DATA PROVIDED:
╔══
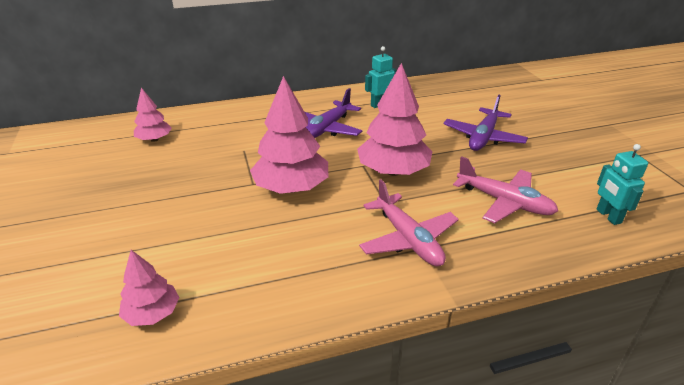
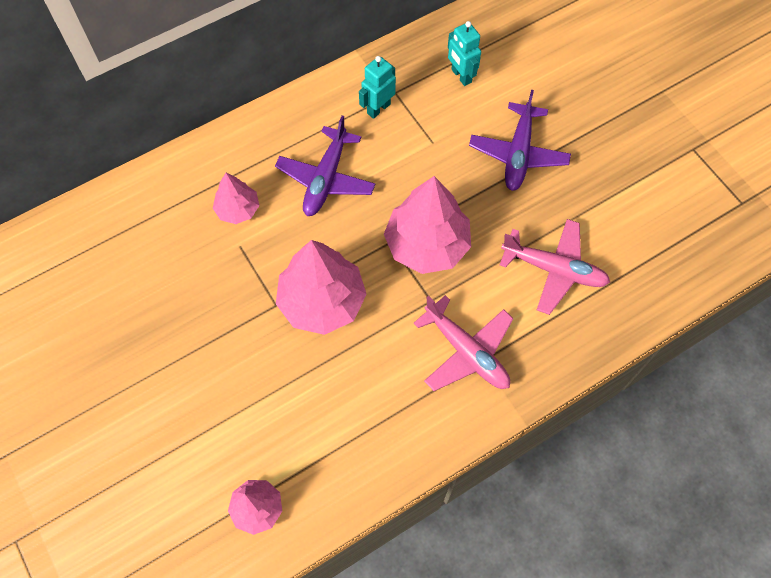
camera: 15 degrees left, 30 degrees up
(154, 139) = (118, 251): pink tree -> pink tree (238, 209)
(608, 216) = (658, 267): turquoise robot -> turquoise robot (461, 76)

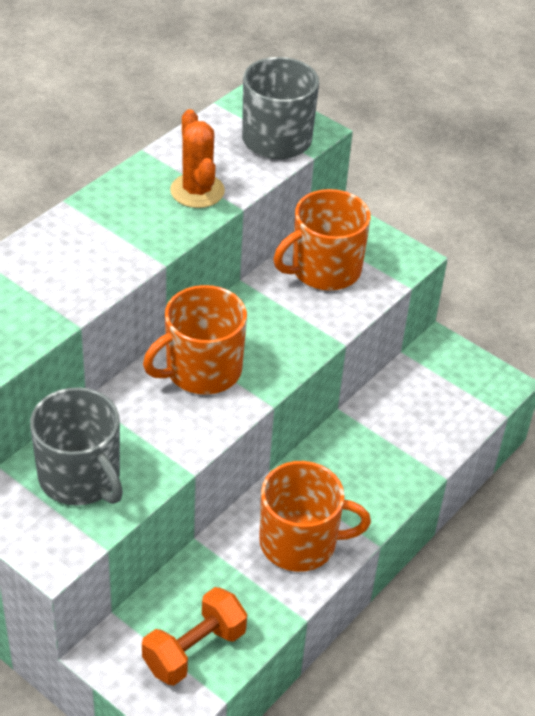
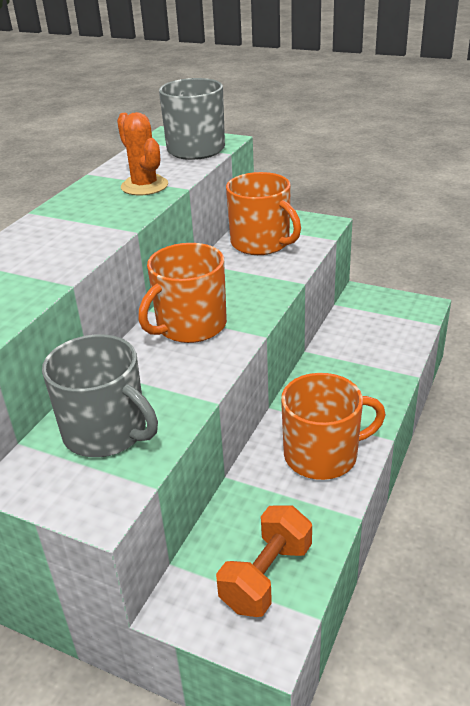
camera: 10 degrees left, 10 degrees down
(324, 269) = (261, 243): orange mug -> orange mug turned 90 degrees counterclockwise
╚══
ASSIGNMENT: Copy every line of the data that holds the string "left".

SOLUTION:
camera: 15 degrees left, 30 degrees up
camera: 10 degrees left, 10 degrees down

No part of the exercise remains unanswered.